Instructions for the task —
Each line starting at the one that contains "kaktus/niebieski (no. 1" and ending at the one that contains "gwiazda/biały (no. 1 from left)" must be returned exactly, and the rest of the listing is left out.

#### Provided records

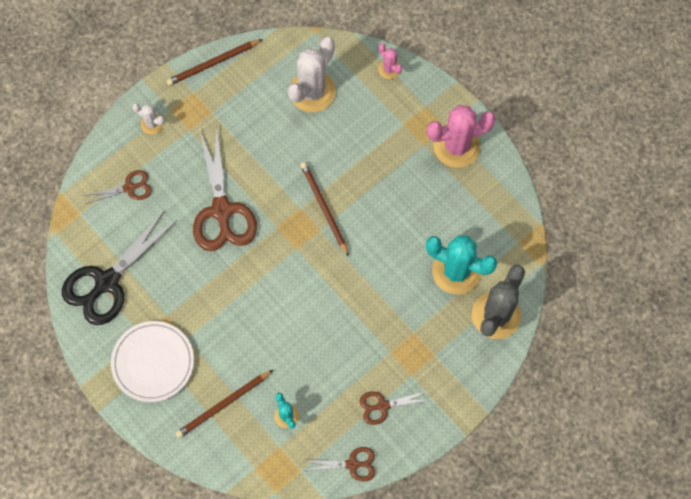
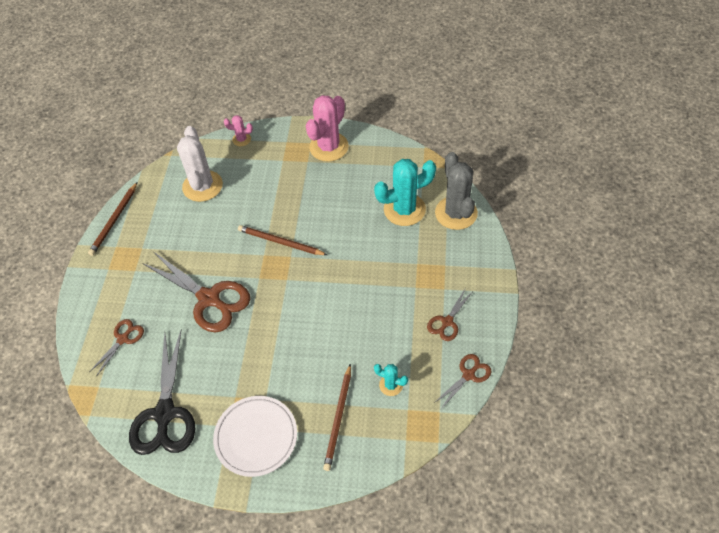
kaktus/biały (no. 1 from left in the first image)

########
#### Provided records

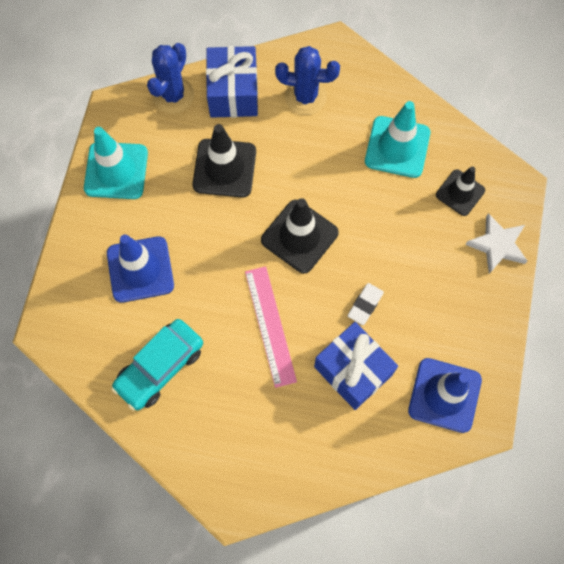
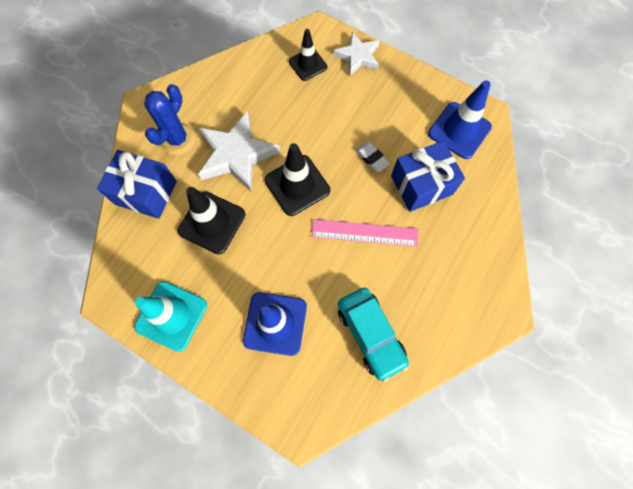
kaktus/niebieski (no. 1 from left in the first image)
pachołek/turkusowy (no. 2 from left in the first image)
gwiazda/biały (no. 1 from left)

########

Answer to this problem —
kaktus/niebieski (no. 1 from left in the first image)
pachołek/turkusowy (no. 2 from left in the first image)
gwiazda/biały (no. 1 from left)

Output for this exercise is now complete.